Exercise details: Copy the lines of the data below word for word, starting with the first line and stopping after the line that contains "programmers [290, 678]".

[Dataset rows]
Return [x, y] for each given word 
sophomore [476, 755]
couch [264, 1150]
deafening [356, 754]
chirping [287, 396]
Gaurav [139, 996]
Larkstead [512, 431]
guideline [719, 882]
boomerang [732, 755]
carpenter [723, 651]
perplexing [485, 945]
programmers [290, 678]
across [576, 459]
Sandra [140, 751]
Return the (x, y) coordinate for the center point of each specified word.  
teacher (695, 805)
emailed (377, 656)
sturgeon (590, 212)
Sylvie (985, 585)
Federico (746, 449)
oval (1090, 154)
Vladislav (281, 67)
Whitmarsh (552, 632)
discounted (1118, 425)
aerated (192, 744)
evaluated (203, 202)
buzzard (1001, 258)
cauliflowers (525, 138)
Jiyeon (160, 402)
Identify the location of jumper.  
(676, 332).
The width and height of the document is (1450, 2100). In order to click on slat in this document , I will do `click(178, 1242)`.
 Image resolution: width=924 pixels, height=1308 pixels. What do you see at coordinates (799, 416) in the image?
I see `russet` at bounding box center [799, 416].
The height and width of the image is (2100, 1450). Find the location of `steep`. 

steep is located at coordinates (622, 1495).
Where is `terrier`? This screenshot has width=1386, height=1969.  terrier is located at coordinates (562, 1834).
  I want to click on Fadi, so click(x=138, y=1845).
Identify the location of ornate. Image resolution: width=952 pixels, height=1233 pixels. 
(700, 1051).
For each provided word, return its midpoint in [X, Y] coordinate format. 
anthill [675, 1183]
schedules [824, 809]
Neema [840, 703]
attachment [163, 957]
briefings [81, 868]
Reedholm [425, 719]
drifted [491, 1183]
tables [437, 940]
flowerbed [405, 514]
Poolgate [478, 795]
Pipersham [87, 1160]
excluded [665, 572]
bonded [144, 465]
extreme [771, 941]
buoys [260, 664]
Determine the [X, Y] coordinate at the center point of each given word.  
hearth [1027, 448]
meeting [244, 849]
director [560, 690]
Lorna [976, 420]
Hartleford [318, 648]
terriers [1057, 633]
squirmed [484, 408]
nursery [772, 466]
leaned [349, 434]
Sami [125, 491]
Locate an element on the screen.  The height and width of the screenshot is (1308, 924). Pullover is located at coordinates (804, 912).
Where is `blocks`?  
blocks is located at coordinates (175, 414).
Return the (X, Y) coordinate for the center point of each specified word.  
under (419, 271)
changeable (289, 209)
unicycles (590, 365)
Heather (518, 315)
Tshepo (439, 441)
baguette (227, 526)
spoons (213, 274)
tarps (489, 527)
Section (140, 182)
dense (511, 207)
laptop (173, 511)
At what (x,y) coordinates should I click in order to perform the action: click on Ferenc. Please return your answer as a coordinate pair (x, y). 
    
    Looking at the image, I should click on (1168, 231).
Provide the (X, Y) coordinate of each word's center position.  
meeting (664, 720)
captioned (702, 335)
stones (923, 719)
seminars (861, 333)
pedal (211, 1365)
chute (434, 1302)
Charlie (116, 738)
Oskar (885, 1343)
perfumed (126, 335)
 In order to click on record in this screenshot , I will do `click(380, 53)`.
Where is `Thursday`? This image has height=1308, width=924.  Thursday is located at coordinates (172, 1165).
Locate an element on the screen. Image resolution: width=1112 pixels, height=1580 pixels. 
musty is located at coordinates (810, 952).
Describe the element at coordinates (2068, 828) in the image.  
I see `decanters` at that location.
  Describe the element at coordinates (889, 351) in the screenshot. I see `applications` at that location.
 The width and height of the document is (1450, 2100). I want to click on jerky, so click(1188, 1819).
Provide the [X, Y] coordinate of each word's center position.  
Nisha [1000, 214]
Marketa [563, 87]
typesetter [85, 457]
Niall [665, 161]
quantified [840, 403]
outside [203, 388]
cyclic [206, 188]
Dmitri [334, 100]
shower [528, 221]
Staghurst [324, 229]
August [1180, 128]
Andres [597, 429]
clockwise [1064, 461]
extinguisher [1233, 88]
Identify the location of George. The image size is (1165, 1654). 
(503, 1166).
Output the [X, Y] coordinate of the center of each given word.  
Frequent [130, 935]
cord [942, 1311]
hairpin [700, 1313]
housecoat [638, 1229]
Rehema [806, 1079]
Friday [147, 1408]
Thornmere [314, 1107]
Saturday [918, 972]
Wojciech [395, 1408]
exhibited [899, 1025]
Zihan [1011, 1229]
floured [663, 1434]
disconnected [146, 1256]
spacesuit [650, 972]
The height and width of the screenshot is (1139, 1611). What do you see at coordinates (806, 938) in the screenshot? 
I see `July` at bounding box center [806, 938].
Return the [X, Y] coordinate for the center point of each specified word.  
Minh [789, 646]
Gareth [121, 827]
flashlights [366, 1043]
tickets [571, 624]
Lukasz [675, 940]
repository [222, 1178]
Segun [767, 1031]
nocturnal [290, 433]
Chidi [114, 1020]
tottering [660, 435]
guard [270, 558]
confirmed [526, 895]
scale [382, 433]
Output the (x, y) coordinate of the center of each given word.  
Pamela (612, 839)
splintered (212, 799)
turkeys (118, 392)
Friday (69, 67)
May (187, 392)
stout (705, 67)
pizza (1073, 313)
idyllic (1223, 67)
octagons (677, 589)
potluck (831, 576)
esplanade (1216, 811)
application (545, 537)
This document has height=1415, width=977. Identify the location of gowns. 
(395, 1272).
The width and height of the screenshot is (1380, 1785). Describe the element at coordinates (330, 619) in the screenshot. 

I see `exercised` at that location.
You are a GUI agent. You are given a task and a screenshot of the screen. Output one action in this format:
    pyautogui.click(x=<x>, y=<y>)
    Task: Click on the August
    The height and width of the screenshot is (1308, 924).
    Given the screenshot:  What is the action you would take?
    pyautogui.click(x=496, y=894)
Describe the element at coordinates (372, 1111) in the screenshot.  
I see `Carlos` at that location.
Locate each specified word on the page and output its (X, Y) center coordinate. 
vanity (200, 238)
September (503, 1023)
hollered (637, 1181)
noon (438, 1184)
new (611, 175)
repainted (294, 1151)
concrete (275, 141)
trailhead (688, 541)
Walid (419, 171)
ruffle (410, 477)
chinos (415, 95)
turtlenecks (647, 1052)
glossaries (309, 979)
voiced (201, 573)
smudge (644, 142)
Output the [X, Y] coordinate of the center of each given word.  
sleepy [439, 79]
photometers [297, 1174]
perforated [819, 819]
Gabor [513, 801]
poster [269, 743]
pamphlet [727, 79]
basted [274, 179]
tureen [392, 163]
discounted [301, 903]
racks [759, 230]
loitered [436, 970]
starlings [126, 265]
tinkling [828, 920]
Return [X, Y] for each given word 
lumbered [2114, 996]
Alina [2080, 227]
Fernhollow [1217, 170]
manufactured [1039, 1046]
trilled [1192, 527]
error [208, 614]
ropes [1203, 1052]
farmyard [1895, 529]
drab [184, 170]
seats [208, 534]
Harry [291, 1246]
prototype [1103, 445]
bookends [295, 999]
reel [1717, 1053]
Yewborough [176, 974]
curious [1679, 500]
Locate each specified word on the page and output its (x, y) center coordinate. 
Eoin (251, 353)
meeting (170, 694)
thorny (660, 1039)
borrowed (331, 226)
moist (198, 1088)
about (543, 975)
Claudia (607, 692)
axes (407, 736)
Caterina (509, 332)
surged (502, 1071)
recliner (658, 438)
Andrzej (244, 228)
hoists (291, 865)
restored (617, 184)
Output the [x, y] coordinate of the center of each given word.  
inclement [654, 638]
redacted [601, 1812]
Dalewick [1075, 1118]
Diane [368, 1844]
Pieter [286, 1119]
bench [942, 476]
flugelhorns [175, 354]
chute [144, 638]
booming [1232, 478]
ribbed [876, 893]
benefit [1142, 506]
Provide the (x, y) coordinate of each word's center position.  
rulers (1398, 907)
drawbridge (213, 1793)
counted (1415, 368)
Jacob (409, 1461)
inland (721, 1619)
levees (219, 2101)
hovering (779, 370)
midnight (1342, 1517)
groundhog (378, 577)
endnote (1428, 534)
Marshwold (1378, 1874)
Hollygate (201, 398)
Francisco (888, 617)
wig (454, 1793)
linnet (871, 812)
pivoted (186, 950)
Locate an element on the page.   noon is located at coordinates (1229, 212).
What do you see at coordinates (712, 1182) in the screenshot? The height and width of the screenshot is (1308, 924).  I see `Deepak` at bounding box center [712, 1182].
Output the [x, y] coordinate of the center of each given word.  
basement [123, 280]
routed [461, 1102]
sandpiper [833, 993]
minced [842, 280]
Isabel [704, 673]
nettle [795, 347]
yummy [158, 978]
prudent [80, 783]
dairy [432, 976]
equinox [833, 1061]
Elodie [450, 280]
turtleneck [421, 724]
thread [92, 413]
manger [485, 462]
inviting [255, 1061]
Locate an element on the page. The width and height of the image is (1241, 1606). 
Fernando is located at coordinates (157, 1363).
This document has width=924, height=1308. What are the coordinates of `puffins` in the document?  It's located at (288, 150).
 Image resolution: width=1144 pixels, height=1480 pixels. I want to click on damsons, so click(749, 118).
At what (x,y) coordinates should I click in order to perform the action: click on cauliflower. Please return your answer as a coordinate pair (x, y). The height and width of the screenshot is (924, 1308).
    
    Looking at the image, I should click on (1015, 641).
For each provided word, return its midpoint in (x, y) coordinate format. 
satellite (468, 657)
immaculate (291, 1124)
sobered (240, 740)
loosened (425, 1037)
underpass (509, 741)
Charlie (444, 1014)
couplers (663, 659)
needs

Solution:
Return [x, y] for each given word 
sophomore [476, 755]
couch [264, 1150]
deafening [356, 754]
chirping [287, 396]
Gaurav [139, 996]
Larkstead [512, 431]
guideline [719, 882]
boomerang [732, 755]
carpenter [723, 651]
perplexing [485, 945]
programmers [290, 678]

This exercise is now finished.